» Problem: Your answer must be an exact copy of the listing, with the images left out.

» Available data:
|---|
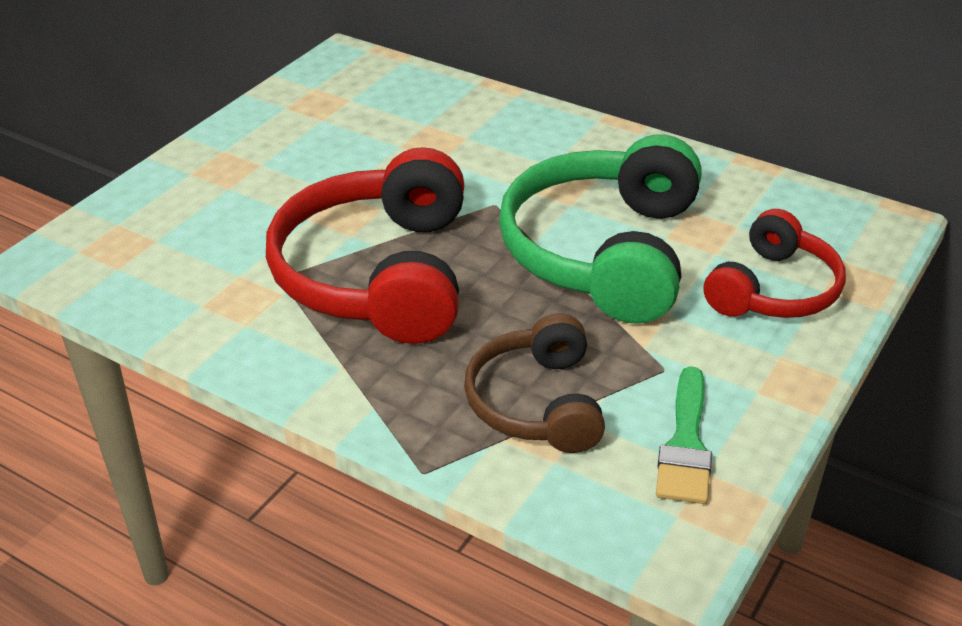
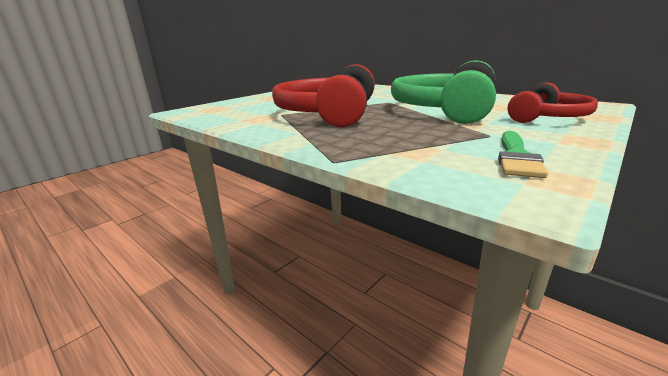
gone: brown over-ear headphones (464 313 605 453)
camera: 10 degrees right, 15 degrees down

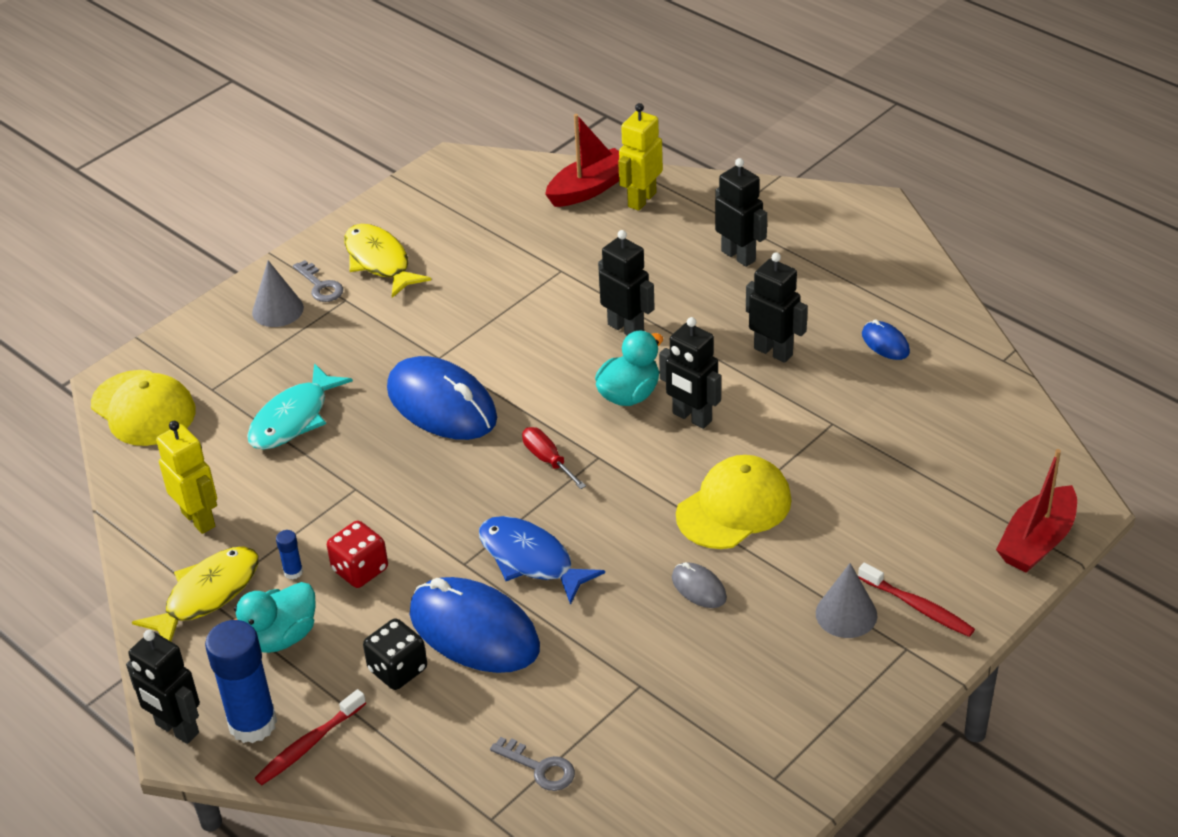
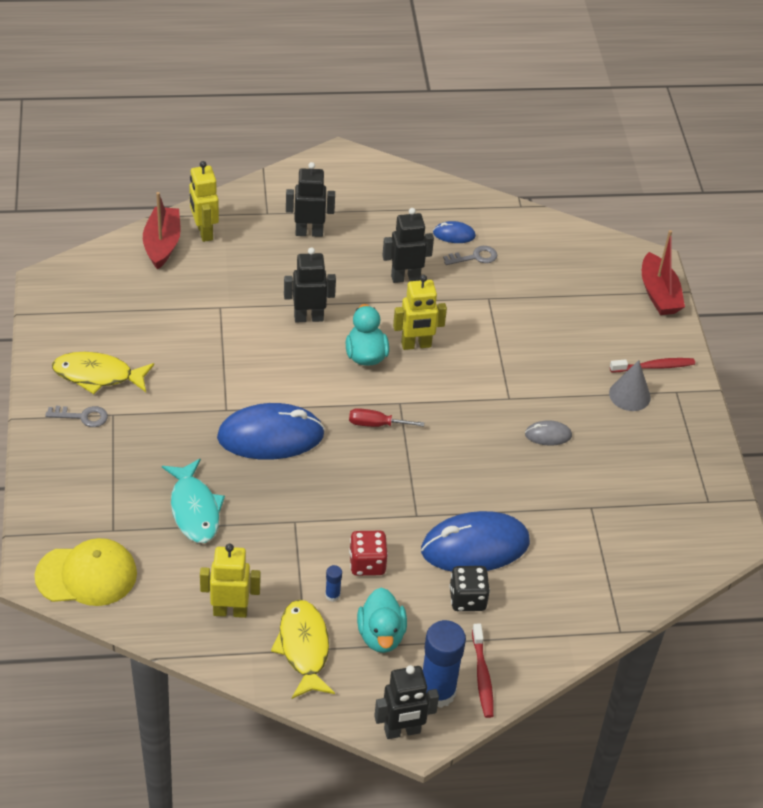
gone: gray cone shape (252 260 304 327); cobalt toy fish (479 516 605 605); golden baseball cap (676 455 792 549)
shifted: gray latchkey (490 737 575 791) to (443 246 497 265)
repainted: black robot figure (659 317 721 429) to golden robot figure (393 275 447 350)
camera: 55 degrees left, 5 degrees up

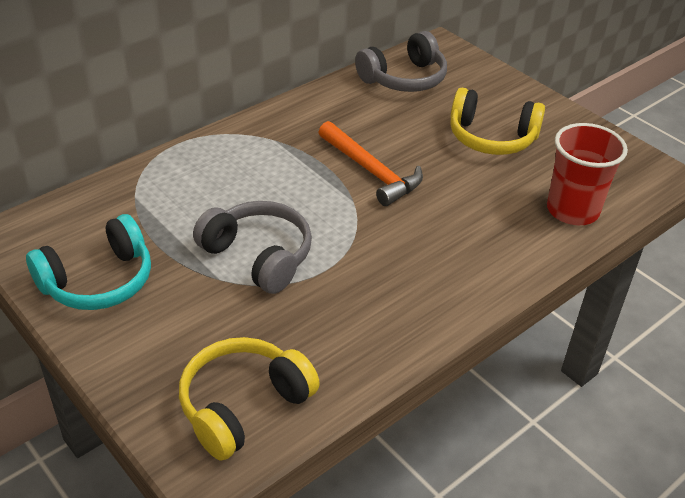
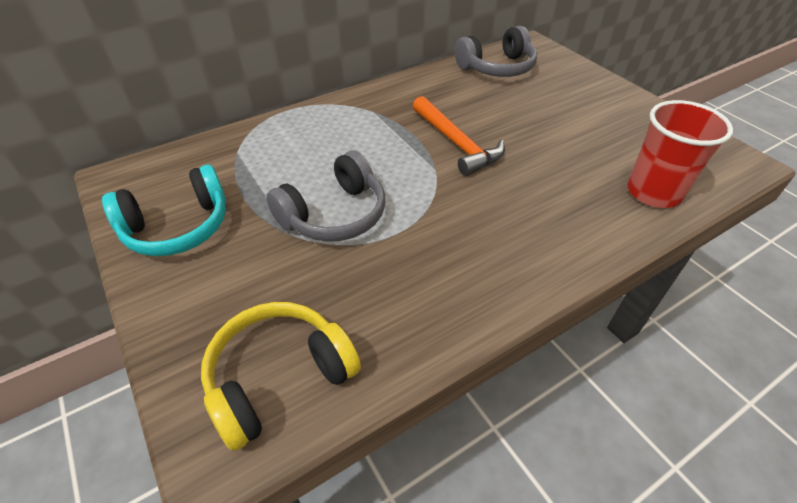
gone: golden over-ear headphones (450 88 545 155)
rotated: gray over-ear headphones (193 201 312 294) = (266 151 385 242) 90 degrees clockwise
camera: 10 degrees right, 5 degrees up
|---|
» Output for this task:
gone: brown over-ear headphones (464 313 605 453)
camera: 10 degrees right, 15 degrees down

gone: gray cone shape (252 260 304 327); cobalt toy fish (479 516 605 605); golden baseball cap (676 455 792 549)
shifted: gray latchkey (490 737 575 791) to (443 246 497 265)
repainted: black robot figure (659 317 721 429) to golden robot figure (393 275 447 350)
camera: 55 degrees left, 5 degrees up

gone: golden over-ear headphones (450 88 545 155)
rotated: gray over-ear headphones (193 201 312 294) = (266 151 385 242) 90 degrees clockwise
camera: 10 degrees right, 5 degrees up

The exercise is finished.